Each of the records that follow needs an exact reproduction.

ENTRIES SHOWN -
------------------------------------

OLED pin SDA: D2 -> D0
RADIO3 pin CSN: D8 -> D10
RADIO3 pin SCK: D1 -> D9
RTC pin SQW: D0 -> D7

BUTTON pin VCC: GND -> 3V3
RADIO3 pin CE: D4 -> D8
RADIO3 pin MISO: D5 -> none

------------------------------------

SOLUTION TO THIS EXERCISE -
OLED pin SDA: D2 -> D0
RADIO3 pin CSN: D8 -> D10
RADIO3 pin SCK: D1 -> D9
RTC pin SQW: D0 -> D7

BUTTON pin VCC: GND -> 3V3
RADIO3 pin CE: D4 -> D8
RADIO3 pin MISO: D5 -> none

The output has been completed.